Task instructions:
Only the lines from the one bearing "white tape (1st from left)" through the end of the entries should be output, exactly as they stand, and pictures should be skipped.

Coordinate-based object records:
- - - -

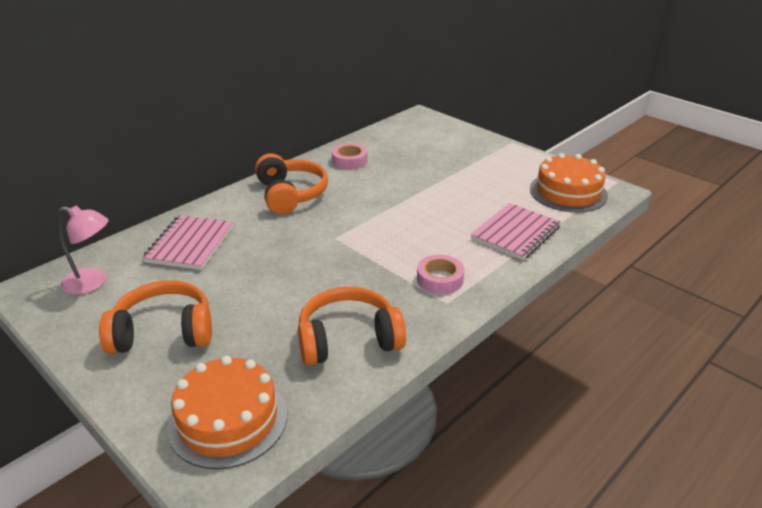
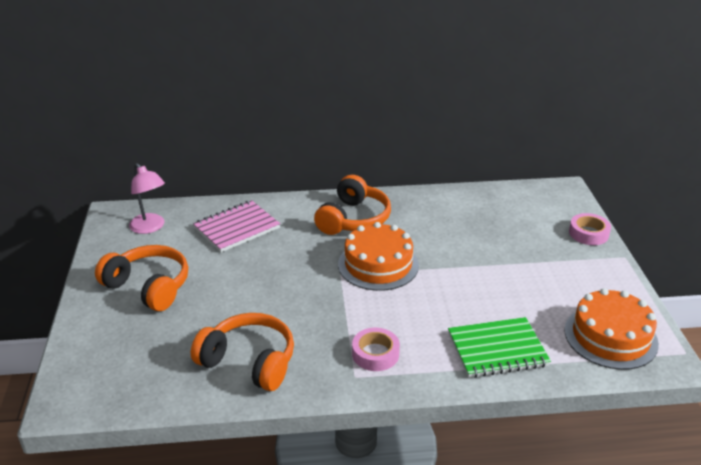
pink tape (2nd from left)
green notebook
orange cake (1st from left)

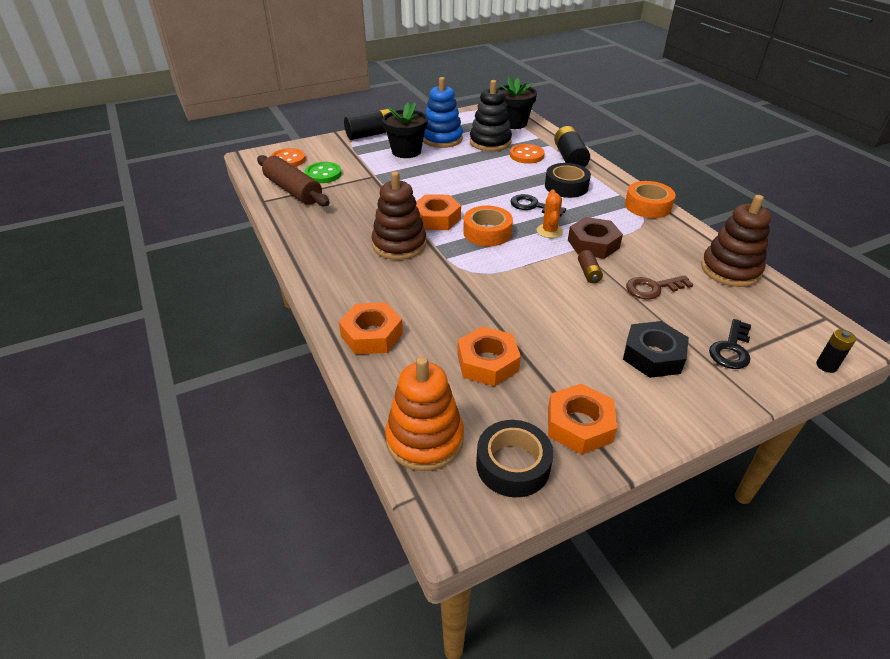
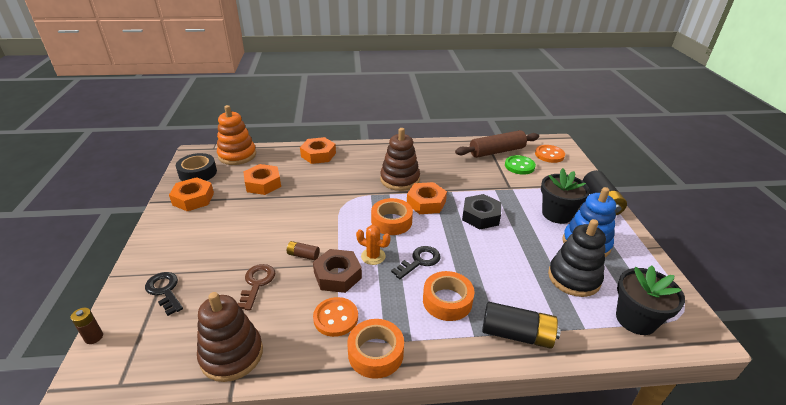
orange button (1st from left)
orange tape (3rd from left)
black nut
brown battery (1st from left)

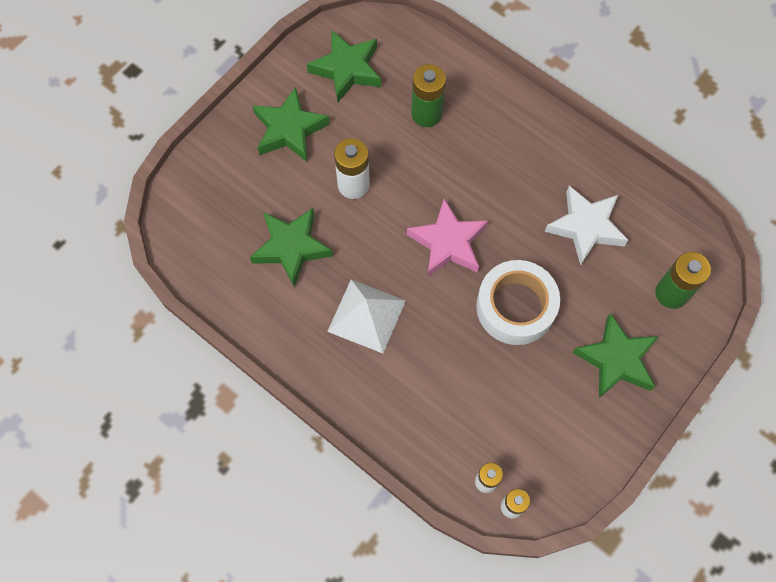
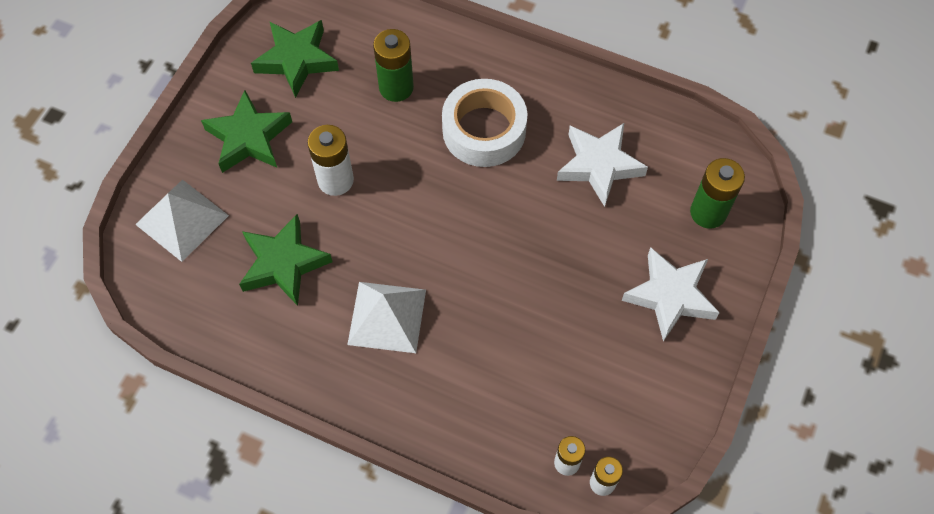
pink star
white tape
white star (2nd from left)
white pyramid (1st from left)

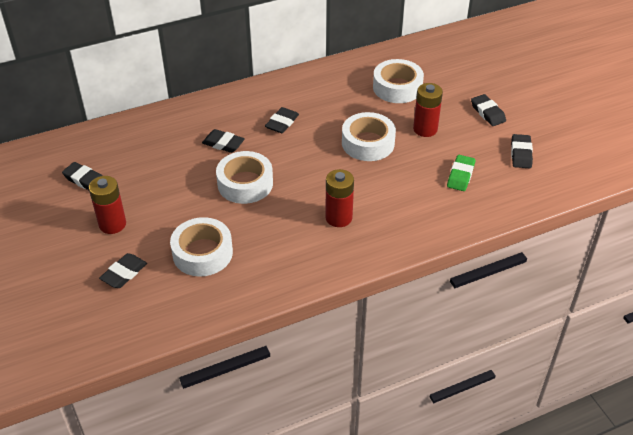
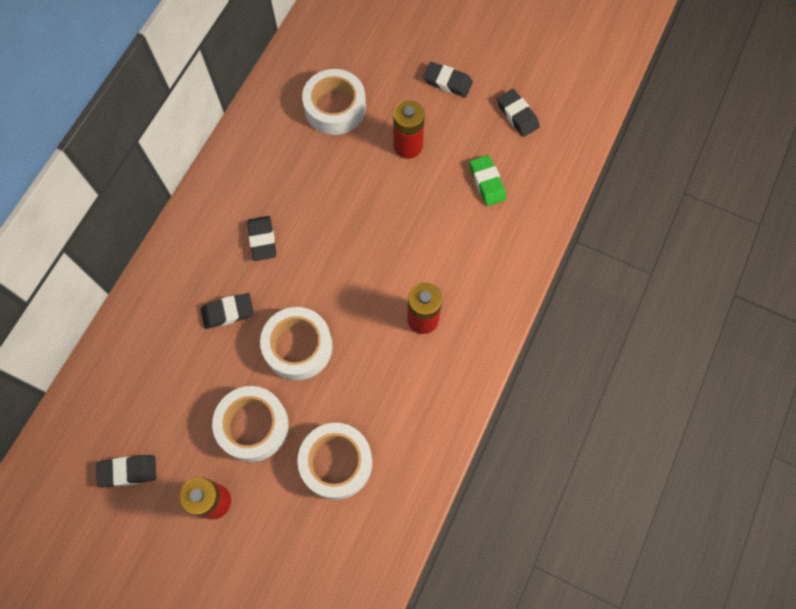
white tape (1st from left)
black eraser (2nd from left in the first image)

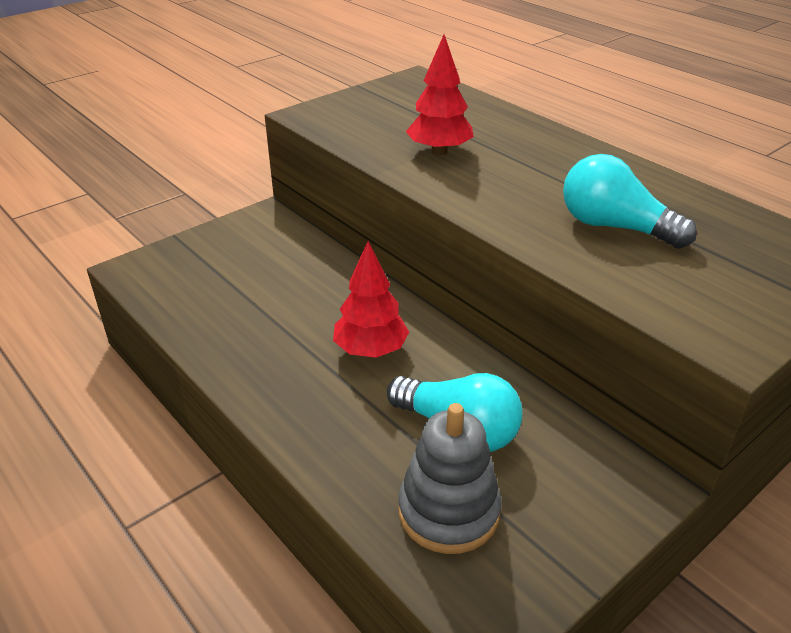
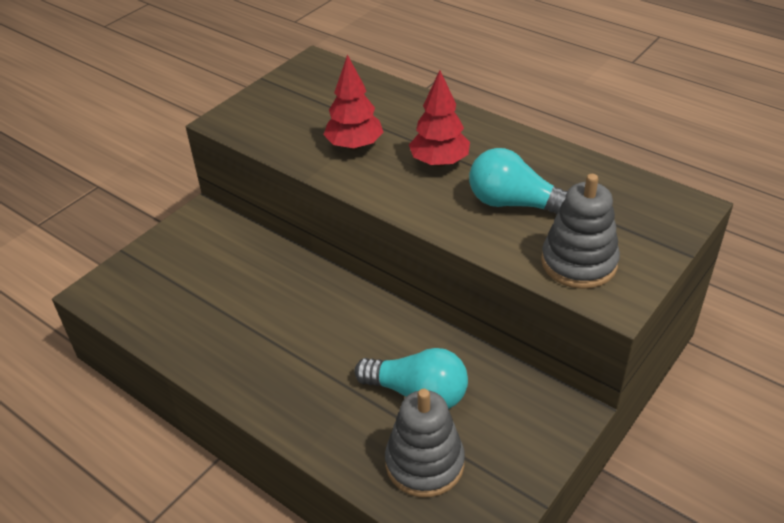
red tree (2nd from left)
grey stacking toy (2nd from left)

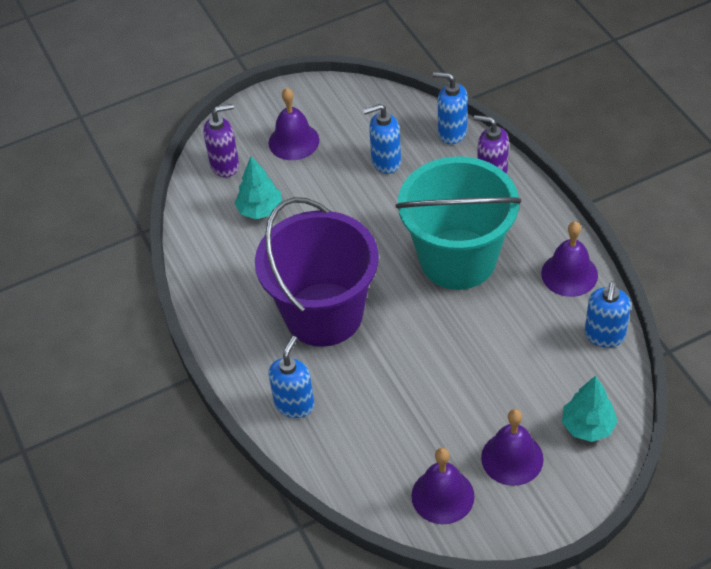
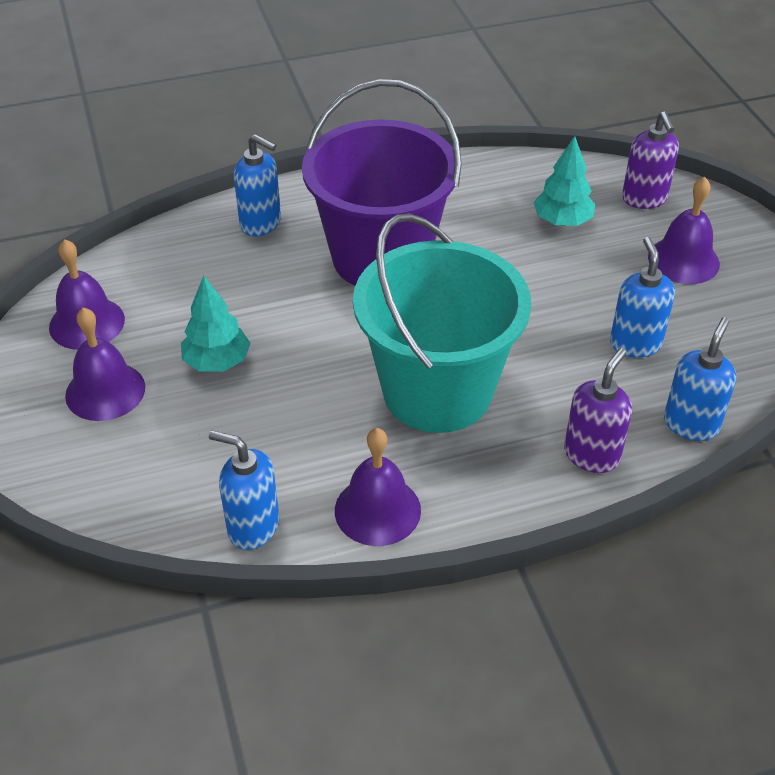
turquoise tree (1st from left)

- - - -

Exercise result:
white tape (1st from left)
black eraser (2nd from left in the first image)

red tree (2nd from left)
grey stacking toy (2nd from left)

turquoise tree (1st from left)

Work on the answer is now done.